**WORK TO DO**
Place the lines from the first one below through the line containing "Steve Womack (64, 107)" into a Markdown table with the columns Row and Line. Number each row and leave out any blank lines.

**GIVEN DATA**
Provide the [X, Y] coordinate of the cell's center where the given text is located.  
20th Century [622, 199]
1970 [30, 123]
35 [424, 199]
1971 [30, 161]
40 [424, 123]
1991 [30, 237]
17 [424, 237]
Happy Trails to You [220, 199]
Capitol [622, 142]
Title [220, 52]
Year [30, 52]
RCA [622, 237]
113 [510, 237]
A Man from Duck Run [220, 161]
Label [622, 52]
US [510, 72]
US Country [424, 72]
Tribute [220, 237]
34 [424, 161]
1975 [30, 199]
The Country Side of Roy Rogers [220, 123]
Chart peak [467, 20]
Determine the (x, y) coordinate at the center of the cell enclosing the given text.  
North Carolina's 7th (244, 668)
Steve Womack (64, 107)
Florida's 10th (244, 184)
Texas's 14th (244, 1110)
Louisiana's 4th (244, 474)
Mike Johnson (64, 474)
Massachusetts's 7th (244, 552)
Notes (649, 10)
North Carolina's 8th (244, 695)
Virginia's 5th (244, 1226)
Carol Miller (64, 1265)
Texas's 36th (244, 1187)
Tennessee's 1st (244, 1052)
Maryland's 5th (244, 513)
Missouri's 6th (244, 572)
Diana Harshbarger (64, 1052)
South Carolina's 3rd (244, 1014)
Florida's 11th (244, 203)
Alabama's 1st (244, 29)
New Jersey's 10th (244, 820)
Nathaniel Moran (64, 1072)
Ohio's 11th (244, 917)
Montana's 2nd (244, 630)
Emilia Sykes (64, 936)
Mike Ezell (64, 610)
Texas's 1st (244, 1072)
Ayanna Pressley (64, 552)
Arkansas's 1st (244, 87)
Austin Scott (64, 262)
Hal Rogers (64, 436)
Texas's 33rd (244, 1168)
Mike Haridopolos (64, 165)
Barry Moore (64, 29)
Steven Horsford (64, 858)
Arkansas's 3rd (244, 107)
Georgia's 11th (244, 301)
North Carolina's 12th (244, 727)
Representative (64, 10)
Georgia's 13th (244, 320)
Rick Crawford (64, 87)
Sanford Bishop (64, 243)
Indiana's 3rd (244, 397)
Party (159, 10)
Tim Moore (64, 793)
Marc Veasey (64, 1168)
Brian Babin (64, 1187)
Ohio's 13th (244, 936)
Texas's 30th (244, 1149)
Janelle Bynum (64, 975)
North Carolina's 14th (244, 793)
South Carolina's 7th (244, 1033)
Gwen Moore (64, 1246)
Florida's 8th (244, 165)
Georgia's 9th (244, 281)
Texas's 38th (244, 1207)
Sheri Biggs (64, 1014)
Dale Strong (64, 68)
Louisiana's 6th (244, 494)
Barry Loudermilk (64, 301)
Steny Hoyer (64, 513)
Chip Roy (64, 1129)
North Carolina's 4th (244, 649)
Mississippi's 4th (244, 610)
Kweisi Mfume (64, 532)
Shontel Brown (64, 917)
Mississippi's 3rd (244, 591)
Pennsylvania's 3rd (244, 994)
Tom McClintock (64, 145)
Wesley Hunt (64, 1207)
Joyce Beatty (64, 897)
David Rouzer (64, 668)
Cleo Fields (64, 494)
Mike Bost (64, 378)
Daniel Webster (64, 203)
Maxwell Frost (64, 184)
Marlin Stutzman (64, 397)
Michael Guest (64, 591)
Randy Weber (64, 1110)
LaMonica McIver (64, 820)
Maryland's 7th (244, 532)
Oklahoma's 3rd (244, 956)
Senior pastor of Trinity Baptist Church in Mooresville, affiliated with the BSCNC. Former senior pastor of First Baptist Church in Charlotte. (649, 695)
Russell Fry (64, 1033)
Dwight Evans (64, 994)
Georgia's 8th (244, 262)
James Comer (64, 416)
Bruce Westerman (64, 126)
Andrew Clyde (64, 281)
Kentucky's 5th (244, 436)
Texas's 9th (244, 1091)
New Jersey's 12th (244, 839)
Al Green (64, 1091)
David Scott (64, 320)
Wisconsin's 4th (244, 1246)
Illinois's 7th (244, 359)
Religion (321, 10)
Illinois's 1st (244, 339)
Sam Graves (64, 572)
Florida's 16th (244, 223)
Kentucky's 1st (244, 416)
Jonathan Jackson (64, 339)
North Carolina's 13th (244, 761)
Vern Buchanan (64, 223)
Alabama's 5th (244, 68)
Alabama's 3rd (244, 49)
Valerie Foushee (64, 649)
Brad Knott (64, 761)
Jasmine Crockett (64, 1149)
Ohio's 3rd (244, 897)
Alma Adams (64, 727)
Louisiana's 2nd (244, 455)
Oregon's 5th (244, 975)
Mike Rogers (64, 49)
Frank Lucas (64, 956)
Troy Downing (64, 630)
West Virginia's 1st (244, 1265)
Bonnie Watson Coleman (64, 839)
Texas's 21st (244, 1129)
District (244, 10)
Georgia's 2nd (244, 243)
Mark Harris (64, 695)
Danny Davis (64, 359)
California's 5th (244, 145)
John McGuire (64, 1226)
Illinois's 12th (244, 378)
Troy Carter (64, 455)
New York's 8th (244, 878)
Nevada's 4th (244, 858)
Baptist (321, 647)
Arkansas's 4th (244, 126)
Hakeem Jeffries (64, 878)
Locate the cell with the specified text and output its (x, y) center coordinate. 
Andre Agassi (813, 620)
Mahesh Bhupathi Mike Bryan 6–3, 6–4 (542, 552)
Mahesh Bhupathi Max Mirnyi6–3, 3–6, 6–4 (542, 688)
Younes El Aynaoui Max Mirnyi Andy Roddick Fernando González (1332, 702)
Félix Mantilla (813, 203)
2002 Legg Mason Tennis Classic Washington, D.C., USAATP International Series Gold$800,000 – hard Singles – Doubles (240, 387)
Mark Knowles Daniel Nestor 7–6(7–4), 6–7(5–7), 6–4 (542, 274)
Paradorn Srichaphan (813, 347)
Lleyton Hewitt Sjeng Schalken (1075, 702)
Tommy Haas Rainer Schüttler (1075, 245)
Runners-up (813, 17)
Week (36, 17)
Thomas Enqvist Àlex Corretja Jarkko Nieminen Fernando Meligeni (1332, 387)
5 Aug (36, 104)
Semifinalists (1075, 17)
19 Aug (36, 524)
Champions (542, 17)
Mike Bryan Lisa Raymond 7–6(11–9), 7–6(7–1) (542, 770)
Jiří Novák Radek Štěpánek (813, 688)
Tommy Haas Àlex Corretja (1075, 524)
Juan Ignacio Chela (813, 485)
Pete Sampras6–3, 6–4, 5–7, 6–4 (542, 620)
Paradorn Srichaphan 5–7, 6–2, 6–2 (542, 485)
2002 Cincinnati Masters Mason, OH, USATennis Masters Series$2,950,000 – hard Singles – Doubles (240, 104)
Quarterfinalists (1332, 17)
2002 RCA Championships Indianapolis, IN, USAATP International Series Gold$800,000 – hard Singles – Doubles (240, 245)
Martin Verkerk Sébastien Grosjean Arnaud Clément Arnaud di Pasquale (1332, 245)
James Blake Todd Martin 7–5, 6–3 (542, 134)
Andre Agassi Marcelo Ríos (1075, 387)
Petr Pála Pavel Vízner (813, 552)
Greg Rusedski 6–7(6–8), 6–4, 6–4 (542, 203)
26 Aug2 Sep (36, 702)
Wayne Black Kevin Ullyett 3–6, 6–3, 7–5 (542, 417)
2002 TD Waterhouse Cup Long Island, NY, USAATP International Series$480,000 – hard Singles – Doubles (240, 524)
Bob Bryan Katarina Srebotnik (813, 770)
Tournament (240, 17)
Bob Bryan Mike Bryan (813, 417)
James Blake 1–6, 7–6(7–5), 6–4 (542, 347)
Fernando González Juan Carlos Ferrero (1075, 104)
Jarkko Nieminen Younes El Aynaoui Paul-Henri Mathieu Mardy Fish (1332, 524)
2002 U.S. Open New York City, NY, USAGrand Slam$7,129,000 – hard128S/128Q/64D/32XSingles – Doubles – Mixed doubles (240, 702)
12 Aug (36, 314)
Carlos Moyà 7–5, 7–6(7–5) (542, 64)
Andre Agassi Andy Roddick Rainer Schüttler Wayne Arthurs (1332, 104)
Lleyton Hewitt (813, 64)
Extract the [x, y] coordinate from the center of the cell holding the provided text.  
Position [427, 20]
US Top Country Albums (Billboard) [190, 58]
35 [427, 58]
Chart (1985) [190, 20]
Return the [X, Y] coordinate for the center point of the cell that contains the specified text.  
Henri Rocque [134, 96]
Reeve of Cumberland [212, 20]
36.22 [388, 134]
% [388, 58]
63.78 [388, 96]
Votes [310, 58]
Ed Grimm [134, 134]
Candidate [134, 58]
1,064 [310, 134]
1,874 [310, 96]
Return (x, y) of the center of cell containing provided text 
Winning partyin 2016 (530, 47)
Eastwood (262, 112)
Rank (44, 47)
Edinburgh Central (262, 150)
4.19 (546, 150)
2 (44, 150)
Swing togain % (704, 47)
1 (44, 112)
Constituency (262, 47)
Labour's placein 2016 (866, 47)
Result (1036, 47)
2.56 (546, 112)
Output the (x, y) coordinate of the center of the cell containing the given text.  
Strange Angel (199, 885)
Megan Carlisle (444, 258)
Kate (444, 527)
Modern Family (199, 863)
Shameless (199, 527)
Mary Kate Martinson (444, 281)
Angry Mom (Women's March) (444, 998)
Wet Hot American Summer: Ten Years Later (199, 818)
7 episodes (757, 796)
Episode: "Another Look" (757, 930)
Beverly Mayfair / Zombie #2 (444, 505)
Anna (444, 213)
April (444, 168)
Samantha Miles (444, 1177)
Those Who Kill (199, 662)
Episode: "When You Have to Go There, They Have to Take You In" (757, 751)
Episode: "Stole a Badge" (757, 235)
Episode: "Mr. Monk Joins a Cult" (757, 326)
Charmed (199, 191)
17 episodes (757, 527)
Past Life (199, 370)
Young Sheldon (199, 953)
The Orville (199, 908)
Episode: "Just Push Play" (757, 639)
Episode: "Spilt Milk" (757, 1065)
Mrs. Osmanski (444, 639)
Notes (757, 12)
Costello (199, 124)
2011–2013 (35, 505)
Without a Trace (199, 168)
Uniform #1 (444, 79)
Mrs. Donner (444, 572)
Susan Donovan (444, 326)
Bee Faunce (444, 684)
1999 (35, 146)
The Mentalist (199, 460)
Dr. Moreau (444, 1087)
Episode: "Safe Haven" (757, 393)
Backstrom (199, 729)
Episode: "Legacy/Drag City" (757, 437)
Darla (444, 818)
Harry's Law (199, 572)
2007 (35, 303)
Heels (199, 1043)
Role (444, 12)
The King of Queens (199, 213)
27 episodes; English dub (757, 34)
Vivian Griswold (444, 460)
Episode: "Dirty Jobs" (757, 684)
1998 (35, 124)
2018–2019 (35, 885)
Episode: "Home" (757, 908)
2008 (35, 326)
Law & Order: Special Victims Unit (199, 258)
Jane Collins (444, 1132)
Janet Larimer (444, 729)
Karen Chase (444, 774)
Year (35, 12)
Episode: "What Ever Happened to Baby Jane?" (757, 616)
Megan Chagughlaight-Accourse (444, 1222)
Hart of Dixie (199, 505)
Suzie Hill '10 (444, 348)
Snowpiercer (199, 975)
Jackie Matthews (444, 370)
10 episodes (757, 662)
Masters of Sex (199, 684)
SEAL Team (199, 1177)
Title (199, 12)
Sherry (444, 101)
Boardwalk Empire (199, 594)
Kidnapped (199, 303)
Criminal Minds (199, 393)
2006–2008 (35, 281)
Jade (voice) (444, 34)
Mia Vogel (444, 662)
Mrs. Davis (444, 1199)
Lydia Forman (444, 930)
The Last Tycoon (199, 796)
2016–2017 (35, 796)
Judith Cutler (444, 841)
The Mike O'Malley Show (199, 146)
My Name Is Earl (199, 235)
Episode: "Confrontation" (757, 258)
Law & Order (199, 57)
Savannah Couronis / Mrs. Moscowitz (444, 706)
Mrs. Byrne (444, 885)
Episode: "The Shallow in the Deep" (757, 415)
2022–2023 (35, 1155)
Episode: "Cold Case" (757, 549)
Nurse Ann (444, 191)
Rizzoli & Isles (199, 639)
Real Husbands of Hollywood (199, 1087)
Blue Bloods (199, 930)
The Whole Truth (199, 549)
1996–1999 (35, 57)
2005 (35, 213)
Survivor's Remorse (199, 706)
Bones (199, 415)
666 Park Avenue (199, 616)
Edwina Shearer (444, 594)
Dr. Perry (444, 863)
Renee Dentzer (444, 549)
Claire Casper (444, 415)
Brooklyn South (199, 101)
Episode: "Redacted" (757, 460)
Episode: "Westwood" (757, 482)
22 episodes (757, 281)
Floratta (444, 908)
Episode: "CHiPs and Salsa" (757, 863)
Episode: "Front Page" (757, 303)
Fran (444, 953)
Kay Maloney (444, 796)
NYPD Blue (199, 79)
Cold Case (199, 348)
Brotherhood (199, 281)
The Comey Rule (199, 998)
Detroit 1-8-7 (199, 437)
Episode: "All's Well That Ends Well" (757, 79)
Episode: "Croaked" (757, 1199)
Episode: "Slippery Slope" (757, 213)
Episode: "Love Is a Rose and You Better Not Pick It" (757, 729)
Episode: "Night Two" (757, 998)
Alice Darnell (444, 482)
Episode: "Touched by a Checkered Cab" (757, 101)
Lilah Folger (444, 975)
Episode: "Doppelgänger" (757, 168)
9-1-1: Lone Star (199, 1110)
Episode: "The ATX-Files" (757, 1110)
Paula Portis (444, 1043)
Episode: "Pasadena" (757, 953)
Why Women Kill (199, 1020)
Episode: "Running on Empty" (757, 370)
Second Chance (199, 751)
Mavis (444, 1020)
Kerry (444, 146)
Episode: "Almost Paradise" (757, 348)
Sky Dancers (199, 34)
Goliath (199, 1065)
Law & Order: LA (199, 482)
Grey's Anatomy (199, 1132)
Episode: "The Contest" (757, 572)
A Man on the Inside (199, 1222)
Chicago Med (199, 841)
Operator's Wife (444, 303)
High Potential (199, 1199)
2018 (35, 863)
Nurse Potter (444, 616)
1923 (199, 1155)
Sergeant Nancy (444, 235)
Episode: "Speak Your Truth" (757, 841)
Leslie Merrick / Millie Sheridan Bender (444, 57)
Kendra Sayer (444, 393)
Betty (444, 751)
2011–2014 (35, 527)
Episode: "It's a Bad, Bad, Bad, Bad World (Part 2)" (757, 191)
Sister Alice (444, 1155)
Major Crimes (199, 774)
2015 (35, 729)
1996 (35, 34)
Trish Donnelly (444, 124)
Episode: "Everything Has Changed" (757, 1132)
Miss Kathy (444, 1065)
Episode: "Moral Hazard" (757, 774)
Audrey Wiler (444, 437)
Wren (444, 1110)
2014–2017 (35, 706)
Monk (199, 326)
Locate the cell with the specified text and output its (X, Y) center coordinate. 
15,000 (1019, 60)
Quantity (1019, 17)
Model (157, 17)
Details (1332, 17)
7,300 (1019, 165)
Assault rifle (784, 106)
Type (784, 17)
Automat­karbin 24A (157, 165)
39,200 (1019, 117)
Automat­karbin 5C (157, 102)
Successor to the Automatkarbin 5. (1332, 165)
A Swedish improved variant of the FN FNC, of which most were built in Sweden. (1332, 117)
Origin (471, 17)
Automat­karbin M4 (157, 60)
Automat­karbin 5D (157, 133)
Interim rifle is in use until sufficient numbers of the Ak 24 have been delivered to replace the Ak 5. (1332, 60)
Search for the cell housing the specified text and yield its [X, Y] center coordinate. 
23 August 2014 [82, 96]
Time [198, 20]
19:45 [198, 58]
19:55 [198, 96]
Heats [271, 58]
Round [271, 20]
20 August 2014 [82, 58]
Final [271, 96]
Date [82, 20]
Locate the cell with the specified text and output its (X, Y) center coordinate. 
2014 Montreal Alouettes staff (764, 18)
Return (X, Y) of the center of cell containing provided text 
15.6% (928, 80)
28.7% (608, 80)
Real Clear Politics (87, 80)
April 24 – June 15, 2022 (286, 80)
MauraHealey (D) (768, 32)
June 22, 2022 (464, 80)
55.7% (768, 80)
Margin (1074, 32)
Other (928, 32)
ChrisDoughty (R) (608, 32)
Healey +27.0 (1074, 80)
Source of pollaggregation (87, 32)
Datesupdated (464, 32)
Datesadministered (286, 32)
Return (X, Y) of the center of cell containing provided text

**ANSWER TO THE TASK**
| Row | Line |
|---|---|
| 1 | Provide the [X, Y] coordinate of the cell's center where the given text is located.   |
| 2 | 20th Century [622, 199] |
| 3 | 1970 [30, 123] |
| 4 | 35 [424, 199] |
| 5 | 1971 [30, 161] |
| 6 | 40 [424, 123] |
| 7 | 1991 [30, 237] |
| 8 | 17 [424, 237] |
| 9 | Happy Trails to You [220, 199] |
| 10 | Capitol [622, 142] |
| 11 | Title [220, 52] |
| 12 | Year [30, 52] |
| 13 | RCA [622, 237] |
| 14 | 113 [510, 237] |
| 15 | A Man from Duck Run [220, 161] |
| 16 | Label [622, 52] |
| 17 | US [510, 72] |
| 18 | US Country [424, 72] |
| 19 | Tribute [220, 237] |
| 20 | 34 [424, 161] |
| 21 | 1975 [30, 199] |
| 22 | The Country Side of Roy Rogers [220, 123] |
| 23 | Chart peak [467, 20] |
| 24 | Determine the (x, y) coordinate at the center of the cell enclosing the given text.   |
| 25 | North Carolina's 7th (244, 668) |
| 26 | Steve Womack (64, 107) |